Look below for the lines from the one with "R2: 3.6k (+5V, U1/RST) -> 3k (+5V, U1/RST)" to the one with "V201: none -> 15V (plus VEXT, minus 0V)", and copy exactly those lines, both ends included.

^^^^^^^^^^^^^^^^

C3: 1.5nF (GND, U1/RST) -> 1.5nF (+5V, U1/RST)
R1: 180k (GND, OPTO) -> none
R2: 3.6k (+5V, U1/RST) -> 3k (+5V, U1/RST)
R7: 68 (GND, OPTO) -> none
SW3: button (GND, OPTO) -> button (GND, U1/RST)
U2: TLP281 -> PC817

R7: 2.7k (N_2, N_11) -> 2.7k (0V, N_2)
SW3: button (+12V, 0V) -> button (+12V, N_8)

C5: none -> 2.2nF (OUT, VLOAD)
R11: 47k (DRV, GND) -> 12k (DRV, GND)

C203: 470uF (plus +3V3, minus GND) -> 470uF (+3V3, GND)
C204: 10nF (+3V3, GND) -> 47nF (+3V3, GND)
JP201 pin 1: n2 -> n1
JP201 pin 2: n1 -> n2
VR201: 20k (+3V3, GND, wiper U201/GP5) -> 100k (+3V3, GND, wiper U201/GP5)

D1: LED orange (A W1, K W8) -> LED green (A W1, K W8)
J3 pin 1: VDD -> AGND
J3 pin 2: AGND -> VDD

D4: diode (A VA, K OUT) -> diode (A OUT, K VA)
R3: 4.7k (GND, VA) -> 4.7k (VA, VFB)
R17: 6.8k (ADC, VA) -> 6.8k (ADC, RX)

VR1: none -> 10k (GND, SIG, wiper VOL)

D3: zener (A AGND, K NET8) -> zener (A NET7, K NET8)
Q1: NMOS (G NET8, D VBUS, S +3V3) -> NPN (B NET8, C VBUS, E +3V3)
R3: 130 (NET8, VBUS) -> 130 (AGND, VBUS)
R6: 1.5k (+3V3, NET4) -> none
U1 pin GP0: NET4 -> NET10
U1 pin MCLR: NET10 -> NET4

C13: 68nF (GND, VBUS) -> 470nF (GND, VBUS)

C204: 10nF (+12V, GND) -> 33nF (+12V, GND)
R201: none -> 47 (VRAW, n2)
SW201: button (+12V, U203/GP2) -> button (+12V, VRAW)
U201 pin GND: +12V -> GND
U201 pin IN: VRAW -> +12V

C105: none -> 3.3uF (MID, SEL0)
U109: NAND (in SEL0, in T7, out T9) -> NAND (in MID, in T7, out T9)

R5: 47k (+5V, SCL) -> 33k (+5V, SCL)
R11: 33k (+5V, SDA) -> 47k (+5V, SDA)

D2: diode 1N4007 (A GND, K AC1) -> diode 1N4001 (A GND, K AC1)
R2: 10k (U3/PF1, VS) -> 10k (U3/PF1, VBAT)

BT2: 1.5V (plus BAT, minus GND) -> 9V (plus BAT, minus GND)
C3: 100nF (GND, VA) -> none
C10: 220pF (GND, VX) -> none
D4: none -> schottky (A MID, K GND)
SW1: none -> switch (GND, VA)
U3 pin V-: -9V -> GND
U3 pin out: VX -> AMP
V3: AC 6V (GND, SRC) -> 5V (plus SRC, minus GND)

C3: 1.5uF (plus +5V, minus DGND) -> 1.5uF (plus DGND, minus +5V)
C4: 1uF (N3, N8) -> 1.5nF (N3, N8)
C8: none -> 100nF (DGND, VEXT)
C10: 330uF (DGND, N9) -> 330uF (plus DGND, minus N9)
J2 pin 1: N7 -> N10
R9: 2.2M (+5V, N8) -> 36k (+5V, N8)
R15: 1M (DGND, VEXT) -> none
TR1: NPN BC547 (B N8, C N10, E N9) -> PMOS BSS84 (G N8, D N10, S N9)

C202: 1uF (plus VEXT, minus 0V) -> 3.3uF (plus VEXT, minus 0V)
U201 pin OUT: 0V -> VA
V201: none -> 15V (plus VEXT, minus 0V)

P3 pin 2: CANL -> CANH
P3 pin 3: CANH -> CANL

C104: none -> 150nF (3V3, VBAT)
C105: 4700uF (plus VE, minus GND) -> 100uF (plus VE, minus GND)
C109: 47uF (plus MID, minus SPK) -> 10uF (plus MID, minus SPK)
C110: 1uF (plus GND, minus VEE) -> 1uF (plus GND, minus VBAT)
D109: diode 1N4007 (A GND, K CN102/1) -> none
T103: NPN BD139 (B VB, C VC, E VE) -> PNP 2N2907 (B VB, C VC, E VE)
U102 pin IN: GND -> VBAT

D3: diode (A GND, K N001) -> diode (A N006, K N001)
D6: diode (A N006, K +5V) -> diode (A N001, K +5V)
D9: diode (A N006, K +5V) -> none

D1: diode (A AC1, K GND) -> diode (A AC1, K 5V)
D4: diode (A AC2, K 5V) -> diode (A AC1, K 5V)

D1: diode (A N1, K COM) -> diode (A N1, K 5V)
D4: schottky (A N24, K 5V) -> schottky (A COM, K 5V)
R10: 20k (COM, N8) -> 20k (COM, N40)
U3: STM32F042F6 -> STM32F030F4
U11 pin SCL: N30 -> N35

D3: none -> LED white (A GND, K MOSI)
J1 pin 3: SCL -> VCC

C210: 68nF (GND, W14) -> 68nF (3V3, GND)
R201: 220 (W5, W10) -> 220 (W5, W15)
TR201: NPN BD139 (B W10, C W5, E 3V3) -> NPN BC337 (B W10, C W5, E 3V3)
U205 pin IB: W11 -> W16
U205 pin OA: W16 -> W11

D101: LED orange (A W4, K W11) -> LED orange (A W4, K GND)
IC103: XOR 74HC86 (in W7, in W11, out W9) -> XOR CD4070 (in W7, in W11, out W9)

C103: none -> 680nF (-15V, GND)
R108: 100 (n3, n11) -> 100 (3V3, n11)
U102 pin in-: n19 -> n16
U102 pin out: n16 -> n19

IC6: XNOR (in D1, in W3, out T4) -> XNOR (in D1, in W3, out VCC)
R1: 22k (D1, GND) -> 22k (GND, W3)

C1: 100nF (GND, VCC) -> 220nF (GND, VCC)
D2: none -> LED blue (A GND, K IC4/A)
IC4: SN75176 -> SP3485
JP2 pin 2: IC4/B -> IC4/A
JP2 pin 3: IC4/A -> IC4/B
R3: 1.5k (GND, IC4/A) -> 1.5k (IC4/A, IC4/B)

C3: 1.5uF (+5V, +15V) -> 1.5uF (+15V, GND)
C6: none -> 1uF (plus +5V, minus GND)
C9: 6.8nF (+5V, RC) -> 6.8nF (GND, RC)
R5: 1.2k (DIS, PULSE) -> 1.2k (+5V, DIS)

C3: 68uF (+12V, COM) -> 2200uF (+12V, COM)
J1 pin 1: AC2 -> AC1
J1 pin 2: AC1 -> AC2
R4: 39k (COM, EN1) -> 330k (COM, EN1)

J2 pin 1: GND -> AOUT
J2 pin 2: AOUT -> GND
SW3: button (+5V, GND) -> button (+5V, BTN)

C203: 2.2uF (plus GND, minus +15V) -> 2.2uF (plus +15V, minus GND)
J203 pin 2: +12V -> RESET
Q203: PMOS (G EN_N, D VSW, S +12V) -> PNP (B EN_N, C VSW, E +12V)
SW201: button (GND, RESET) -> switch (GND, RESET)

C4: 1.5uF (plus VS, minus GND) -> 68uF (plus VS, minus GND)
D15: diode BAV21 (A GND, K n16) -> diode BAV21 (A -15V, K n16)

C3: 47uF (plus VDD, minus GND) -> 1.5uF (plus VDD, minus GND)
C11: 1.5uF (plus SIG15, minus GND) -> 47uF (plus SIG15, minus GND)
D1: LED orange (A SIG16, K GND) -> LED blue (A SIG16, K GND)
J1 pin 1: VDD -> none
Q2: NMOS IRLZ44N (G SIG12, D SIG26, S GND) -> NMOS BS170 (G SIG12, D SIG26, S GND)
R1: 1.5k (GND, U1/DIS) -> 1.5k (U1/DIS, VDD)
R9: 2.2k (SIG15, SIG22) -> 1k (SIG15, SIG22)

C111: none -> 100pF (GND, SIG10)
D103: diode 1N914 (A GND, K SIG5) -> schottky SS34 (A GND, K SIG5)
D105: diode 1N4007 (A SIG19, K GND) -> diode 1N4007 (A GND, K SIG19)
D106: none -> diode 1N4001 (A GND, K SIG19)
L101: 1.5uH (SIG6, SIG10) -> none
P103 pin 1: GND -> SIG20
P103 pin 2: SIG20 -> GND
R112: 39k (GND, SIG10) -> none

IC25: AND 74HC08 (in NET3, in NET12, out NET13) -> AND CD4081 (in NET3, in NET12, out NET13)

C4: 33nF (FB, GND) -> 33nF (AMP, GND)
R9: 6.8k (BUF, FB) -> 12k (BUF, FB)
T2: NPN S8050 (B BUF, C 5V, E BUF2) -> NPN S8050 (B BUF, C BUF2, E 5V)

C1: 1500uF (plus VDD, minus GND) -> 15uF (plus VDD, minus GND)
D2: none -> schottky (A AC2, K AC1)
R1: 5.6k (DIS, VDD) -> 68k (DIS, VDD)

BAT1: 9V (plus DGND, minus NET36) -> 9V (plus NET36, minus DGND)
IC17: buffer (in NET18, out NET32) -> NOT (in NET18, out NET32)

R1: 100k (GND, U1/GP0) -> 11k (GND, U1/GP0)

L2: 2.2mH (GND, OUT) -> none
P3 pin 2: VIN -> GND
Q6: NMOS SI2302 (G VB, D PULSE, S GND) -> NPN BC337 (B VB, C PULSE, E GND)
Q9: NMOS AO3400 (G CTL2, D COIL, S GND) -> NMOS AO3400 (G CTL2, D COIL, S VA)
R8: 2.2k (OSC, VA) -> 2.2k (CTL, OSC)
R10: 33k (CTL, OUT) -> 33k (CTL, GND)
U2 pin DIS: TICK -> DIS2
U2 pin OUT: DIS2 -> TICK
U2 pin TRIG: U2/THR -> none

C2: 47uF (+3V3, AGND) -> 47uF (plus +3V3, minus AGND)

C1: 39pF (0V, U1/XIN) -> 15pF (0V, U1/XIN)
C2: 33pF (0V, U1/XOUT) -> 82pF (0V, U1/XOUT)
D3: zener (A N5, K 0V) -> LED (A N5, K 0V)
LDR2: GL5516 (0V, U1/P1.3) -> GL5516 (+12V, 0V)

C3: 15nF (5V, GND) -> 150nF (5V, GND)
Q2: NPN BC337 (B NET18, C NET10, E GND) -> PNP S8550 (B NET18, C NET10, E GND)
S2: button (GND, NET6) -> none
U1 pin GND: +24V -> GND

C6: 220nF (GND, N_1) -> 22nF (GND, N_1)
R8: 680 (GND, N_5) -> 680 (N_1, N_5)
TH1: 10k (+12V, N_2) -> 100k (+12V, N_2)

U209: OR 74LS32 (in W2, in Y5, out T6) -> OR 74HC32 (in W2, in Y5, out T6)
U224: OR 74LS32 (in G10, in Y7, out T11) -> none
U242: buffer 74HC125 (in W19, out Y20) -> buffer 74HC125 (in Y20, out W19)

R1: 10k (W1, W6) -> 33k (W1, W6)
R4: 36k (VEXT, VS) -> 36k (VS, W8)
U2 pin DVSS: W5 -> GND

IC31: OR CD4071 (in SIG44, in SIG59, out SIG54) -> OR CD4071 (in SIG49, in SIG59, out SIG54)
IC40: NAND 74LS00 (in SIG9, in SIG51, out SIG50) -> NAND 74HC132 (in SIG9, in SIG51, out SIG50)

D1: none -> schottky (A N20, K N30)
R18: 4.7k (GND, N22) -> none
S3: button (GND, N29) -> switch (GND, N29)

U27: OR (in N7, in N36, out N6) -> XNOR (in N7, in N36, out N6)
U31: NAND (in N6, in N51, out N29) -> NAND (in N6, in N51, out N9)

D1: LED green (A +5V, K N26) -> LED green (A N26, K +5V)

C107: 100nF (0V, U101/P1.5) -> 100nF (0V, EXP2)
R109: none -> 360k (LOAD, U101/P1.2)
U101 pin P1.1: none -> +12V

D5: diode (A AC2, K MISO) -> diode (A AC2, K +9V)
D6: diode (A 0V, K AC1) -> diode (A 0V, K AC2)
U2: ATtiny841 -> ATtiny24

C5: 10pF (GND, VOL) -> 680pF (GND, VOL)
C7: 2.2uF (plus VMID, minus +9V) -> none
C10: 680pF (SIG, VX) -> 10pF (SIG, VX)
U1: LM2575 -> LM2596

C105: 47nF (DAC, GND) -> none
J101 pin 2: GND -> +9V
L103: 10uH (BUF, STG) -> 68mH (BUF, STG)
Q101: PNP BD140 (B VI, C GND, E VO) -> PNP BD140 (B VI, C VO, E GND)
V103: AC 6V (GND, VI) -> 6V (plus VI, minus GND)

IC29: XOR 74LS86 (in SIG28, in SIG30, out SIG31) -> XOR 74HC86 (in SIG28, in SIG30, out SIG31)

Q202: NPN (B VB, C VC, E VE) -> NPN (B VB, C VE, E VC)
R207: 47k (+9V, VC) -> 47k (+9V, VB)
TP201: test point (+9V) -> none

^^^^^^^^^^^^^^^^

** Answer **
R2: 3.6k (+5V, U1/RST) -> 3k (+5V, U1/RST)
R7: 68 (GND, OPTO) -> none
SW3: button (GND, OPTO) -> button (GND, U1/RST)
U2: TLP281 -> PC817

R7: 2.7k (N_2, N_11) -> 2.7k (0V, N_2)
SW3: button (+12V, 0V) -> button (+12V, N_8)

C5: none -> 2.2nF (OUT, VLOAD)
R11: 47k (DRV, GND) -> 12k (DRV, GND)

C203: 470uF (plus +3V3, minus GND) -> 470uF (+3V3, GND)
C204: 10nF (+3V3, GND) -> 47nF (+3V3, GND)
JP201 pin 1: n2 -> n1
JP201 pin 2: n1 -> n2
VR201: 20k (+3V3, GND, wiper U201/GP5) -> 100k (+3V3, GND, wiper U201/GP5)

D1: LED orange (A W1, K W8) -> LED green (A W1, K W8)
J3 pin 1: VDD -> AGND
J3 pin 2: AGND -> VDD

D4: diode (A VA, K OUT) -> diode (A OUT, K VA)
R3: 4.7k (GND, VA) -> 4.7k (VA, VFB)
R17: 6.8k (ADC, VA) -> 6.8k (ADC, RX)

VR1: none -> 10k (GND, SIG, wiper VOL)

D3: zener (A AGND, K NET8) -> zener (A NET7, K NET8)
Q1: NMOS (G NET8, D VBUS, S +3V3) -> NPN (B NET8, C VBUS, E +3V3)
R3: 130 (NET8, VBUS) -> 130 (AGND, VBUS)
R6: 1.5k (+3V3, NET4) -> none
U1 pin GP0: NET4 -> NET10
U1 pin MCLR: NET10 -> NET4

C13: 68nF (GND, VBUS) -> 470nF (GND, VBUS)

C204: 10nF (+12V, GND) -> 33nF (+12V, GND)
R201: none -> 47 (VRAW, n2)
SW201: button (+12V, U203/GP2) -> button (+12V, VRAW)
U201 pin GND: +12V -> GND
U201 pin IN: VRAW -> +12V

C105: none -> 3.3uF (MID, SEL0)
U109: NAND (in SEL0, in T7, out T9) -> NAND (in MID, in T7, out T9)

R5: 47k (+5V, SCL) -> 33k (+5V, SCL)
R11: 33k (+5V, SDA) -> 47k (+5V, SDA)

D2: diode 1N4007 (A GND, K AC1) -> diode 1N4001 (A GND, K AC1)
R2: 10k (U3/PF1, VS) -> 10k (U3/PF1, VBAT)

BT2: 1.5V (plus BAT, minus GND) -> 9V (plus BAT, minus GND)
C3: 100nF (GND, VA) -> none
C10: 220pF (GND, VX) -> none
D4: none -> schottky (A MID, K GND)
SW1: none -> switch (GND, VA)
U3 pin V-: -9V -> GND
U3 pin out: VX -> AMP
V3: AC 6V (GND, SRC) -> 5V (plus SRC, minus GND)

C3: 1.5uF (plus +5V, minus DGND) -> 1.5uF (plus DGND, minus +5V)
C4: 1uF (N3, N8) -> 1.5nF (N3, N8)
C8: none -> 100nF (DGND, VEXT)
C10: 330uF (DGND, N9) -> 330uF (plus DGND, minus N9)
J2 pin 1: N7 -> N10
R9: 2.2M (+5V, N8) -> 36k (+5V, N8)
R15: 1M (DGND, VEXT) -> none
TR1: NPN BC547 (B N8, C N10, E N9) -> PMOS BSS84 (G N8, D N10, S N9)

C202: 1uF (plus VEXT, minus 0V) -> 3.3uF (plus VEXT, minus 0V)
U201 pin OUT: 0V -> VA
V201: none -> 15V (plus VEXT, minus 0V)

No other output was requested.